| DIRECTIONS |
Return each line of the records below in which the string "brosse" turns up.
----------------
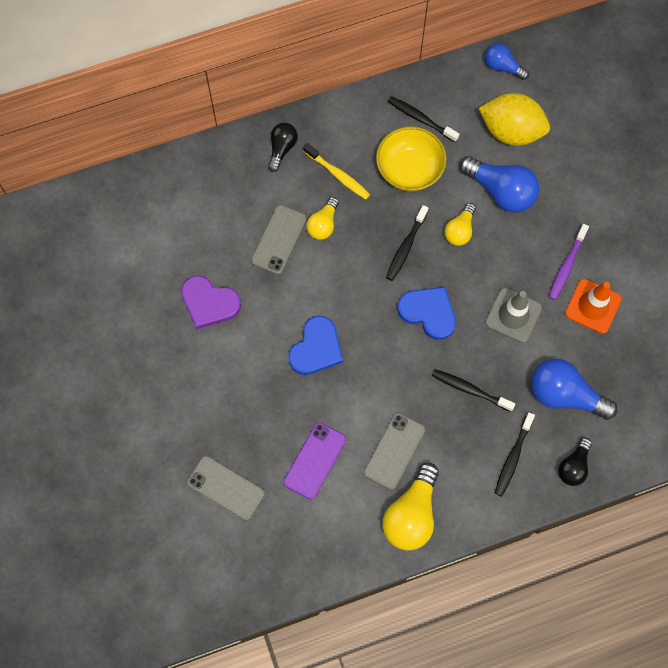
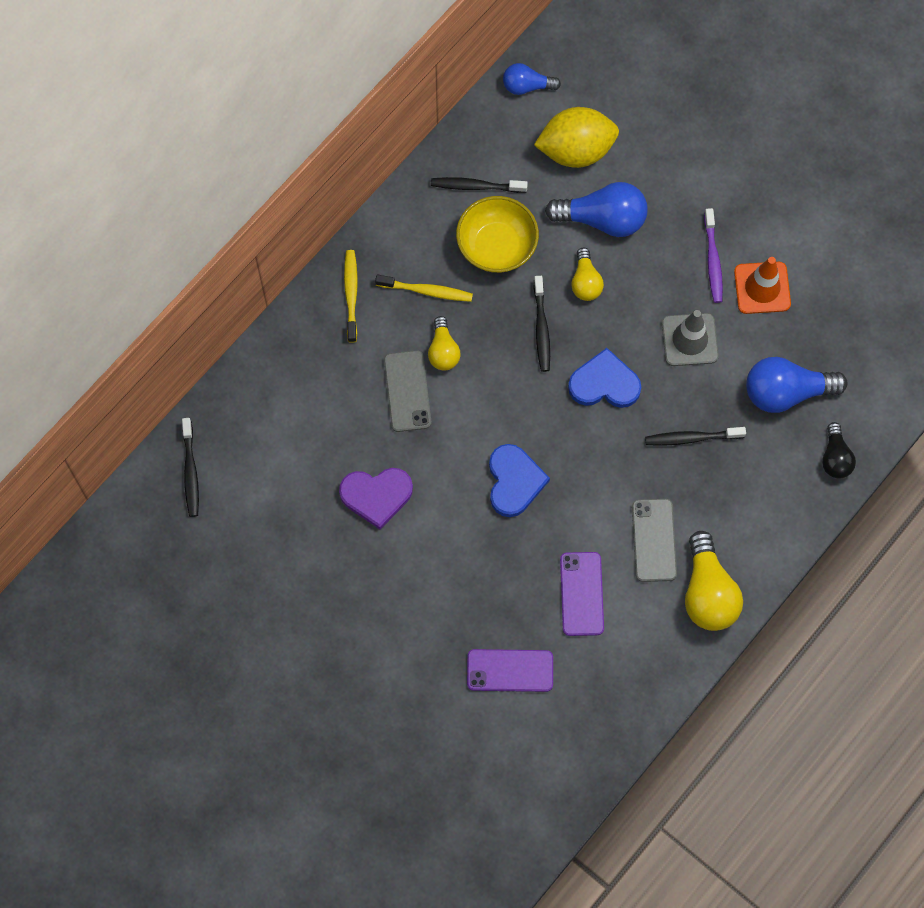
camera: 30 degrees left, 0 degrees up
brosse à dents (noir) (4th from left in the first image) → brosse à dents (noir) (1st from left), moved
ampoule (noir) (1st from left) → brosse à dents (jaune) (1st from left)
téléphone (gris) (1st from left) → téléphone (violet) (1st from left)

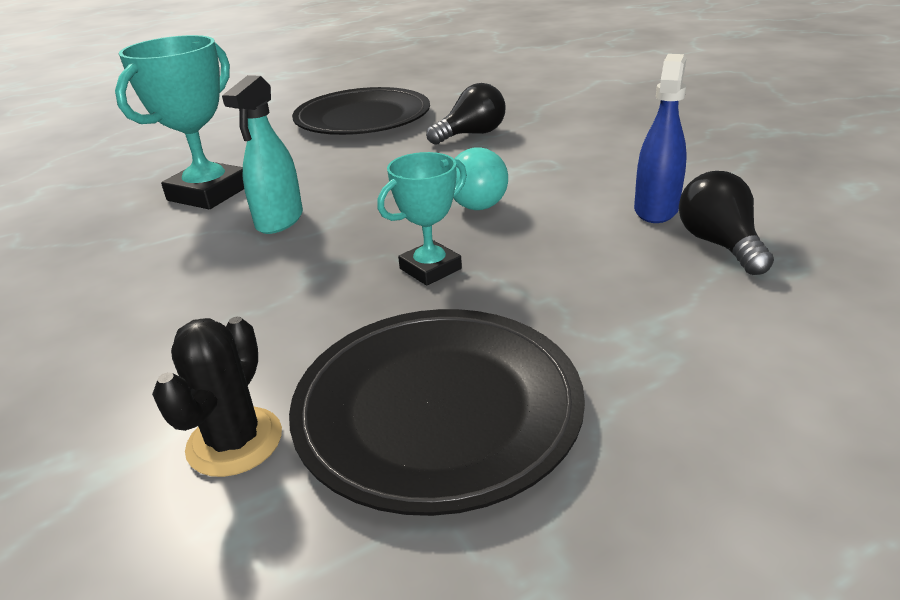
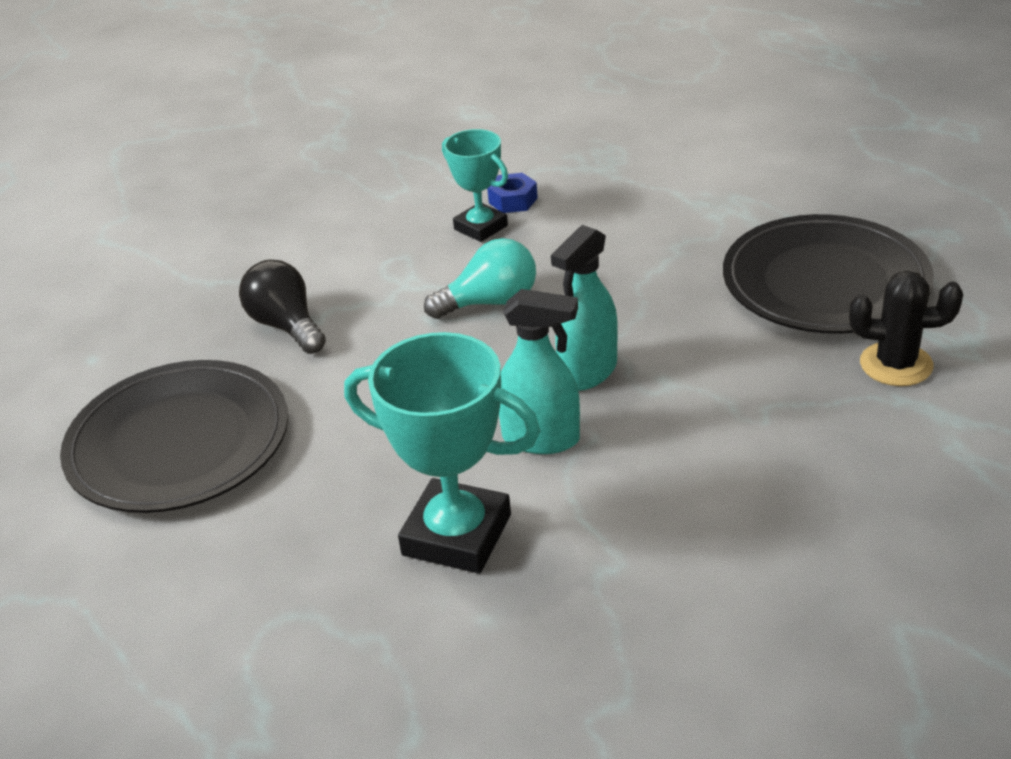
camera: 95 degrees left, 5 degrees up
ampoule (noir) (2nd from left) → -
- → vaporisateur (turquoise) (2nd from left)
trophée (turquoise) (2nd from left), moved
vaporisateur (bleu) → écrou (bleu)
----------------
| YOUR RESPONSE |
brosse à dents (noir) (4th from left in the first image) → brosse à dents (noir) (1st from left), moved
ampoule (noir) (1st from left) → brosse à dents (jaune) (1st from left)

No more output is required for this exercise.